Material for this task »
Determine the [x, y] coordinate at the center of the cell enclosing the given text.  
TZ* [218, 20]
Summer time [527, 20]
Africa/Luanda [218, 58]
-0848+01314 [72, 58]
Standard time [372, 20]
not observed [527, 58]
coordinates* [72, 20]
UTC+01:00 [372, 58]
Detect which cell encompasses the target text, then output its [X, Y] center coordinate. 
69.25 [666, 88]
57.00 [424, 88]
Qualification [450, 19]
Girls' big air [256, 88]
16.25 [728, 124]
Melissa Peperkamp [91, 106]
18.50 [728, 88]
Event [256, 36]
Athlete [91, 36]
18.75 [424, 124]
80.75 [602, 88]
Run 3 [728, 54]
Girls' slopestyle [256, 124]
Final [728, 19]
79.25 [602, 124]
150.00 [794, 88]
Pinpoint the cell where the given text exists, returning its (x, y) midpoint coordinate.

...

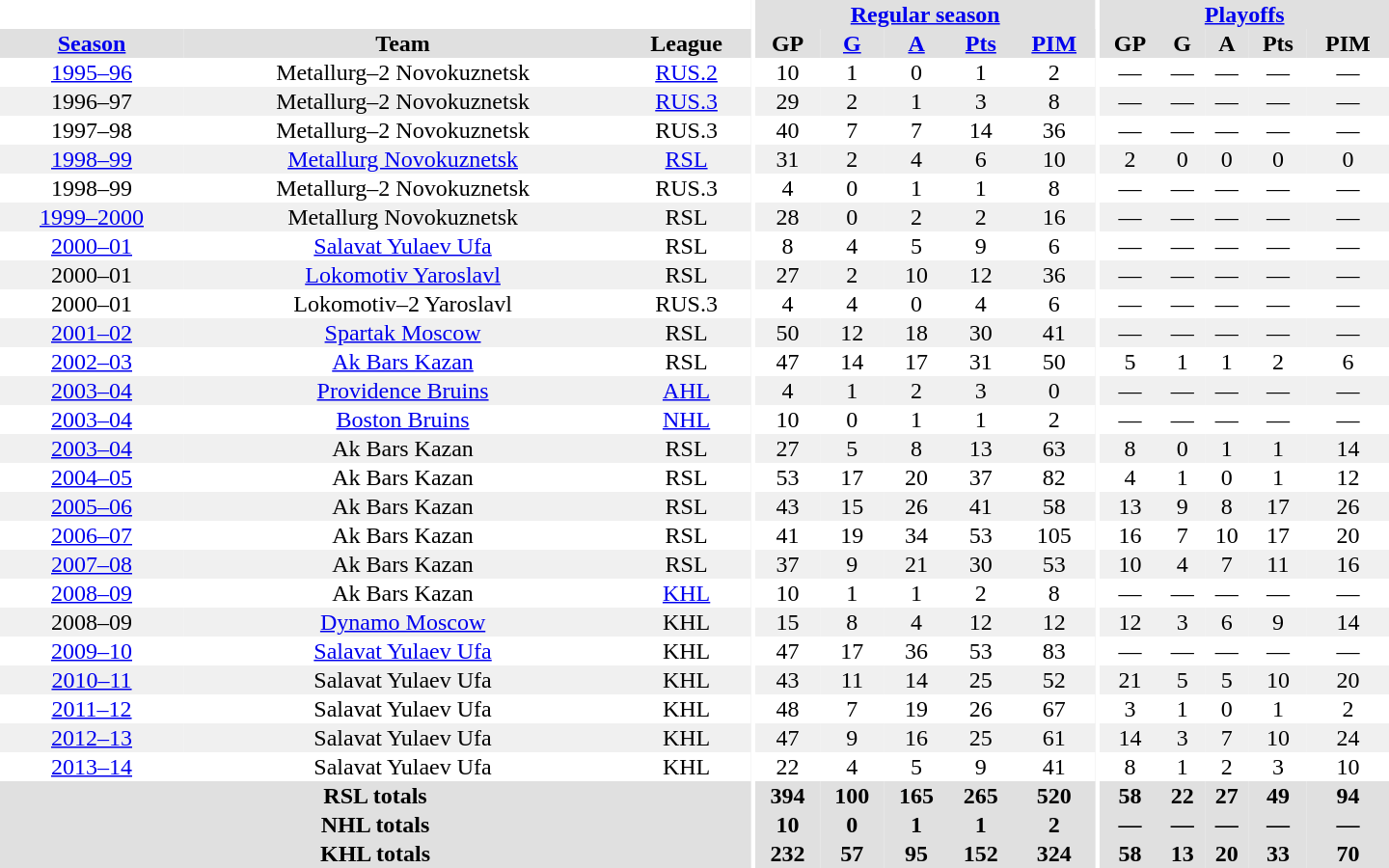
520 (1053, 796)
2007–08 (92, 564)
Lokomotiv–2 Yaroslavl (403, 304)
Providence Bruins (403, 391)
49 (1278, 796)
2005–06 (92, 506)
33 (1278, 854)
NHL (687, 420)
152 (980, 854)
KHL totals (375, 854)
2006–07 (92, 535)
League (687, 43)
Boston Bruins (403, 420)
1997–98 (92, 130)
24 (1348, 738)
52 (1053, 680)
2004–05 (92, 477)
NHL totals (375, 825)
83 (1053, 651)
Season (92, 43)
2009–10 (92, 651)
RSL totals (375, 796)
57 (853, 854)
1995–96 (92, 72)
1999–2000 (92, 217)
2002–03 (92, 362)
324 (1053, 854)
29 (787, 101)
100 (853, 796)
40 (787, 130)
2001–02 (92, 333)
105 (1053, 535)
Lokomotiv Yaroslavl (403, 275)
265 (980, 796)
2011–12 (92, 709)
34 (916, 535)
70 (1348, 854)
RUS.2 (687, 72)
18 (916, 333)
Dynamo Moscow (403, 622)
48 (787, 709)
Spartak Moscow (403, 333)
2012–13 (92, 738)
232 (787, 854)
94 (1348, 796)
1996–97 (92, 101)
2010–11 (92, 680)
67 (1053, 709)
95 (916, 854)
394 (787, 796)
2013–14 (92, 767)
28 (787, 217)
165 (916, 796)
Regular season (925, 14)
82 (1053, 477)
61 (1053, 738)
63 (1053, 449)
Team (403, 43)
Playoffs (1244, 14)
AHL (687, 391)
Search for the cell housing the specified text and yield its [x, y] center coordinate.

Exercise brief »
Put the listing from the line with "Determine the [x, y]" to the line with "Pinpoint the cell" into a Markdown table with the columns Row and Line, one numbered row per line and no rows for blank lines.

Exercise output »
| Row | Line |
|---|---|
| 1 | Determine the [x, y] coordinate at the center of the cell enclosing the given text.   |
| 2 | TZ* [218, 20] |
| 3 | Summer time [527, 20] |
| 4 | Africa/Luanda [218, 58] |
| 5 | -0848+01314 [72, 58] |
| 6 | Standard time [372, 20] |
| 7 | not observed [527, 58] |
| 8 | coordinates* [72, 20] |
| 9 | UTC+01:00 [372, 58] |
| 10 | Detect which cell encompasses the target text, then output its [X, Y] center coordinate.  |
| 11 | 69.25 [666, 88] |
| 12 | 57.00 [424, 88] |
| 13 | Qualification [450, 19] |
| 14 | Girls' big air [256, 88] |
| 15 | 16.25 [728, 124] |
| 16 | Melissa Peperkamp [91, 106] |
| 17 | 18.50 [728, 88] |
| 18 | Event [256, 36] |
| 19 | Athlete [91, 36] |
| 20 | 18.75 [424, 124] |
| 21 | 80.75 [602, 88] |
| 22 | Run 3 [728, 54] |
| 23 | Girls' slopestyle [256, 124] |
| 24 | Final [728, 19] |
| 25 | 79.25 [602, 124] |
| 26 | 150.00 [794, 88] |
| 27 | Pinpoint the cell where the given text exists, returning its (x, y) midpoint coordinate. |